══ SOURCE MATERIAL

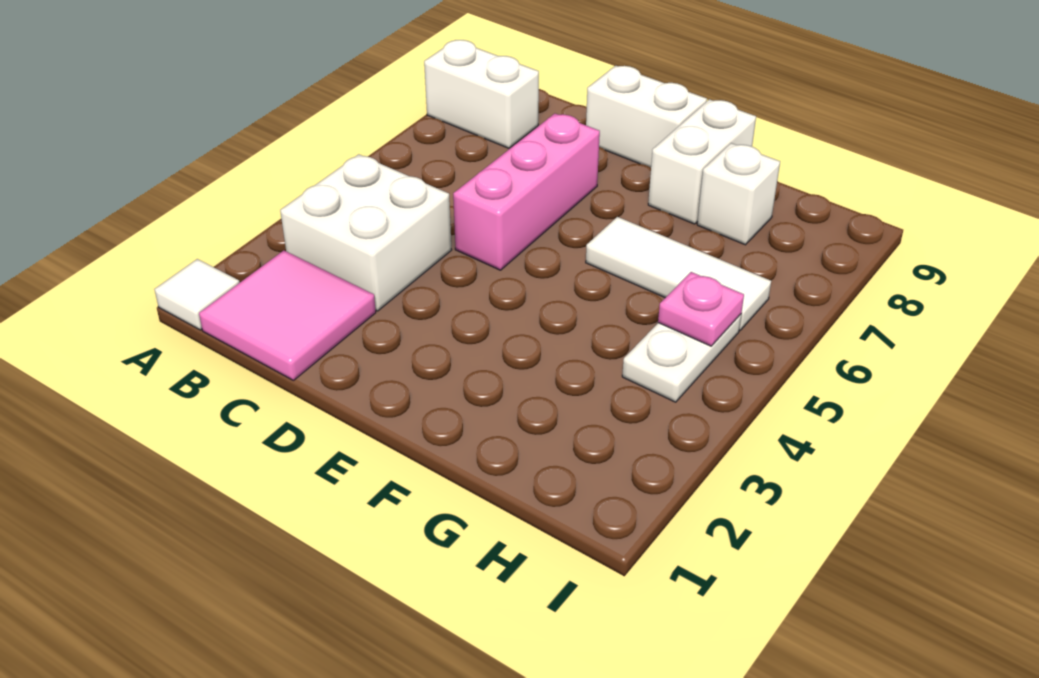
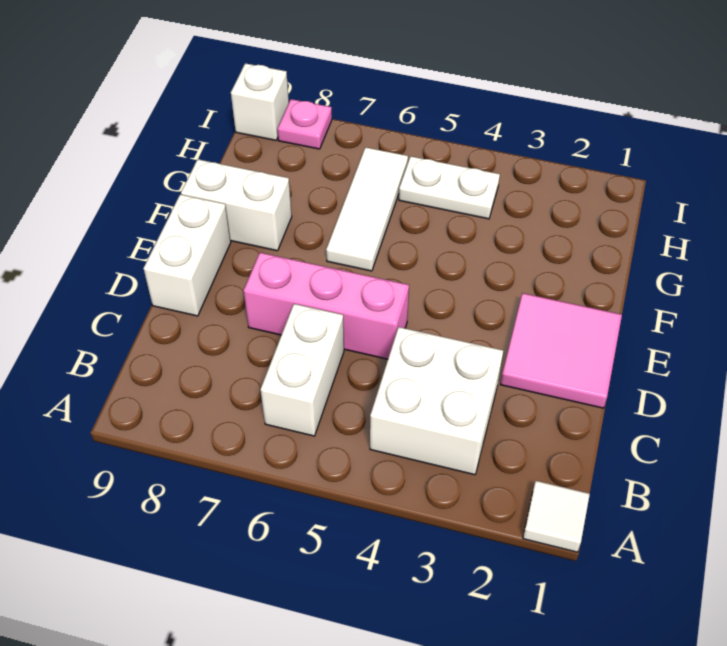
white brick A8:B8 level 1 -> white brick B6:C6 level 1
pink tile B1:C2 level 1 -> pink tile D1:E2 level 1
white brick G8 level 1 -> white brick I9 level 1
pink plate H5 level 2 -> pink plate I8 level 1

════

EXERCISE AIM:
For each line of the data that includes the word "pink", return a copy of it.

PROBLEM SOLUTION:
pink tile B1:C2 level 1 -> pink tile D1:E2 level 1
pink plate H5 level 2 -> pink plate I8 level 1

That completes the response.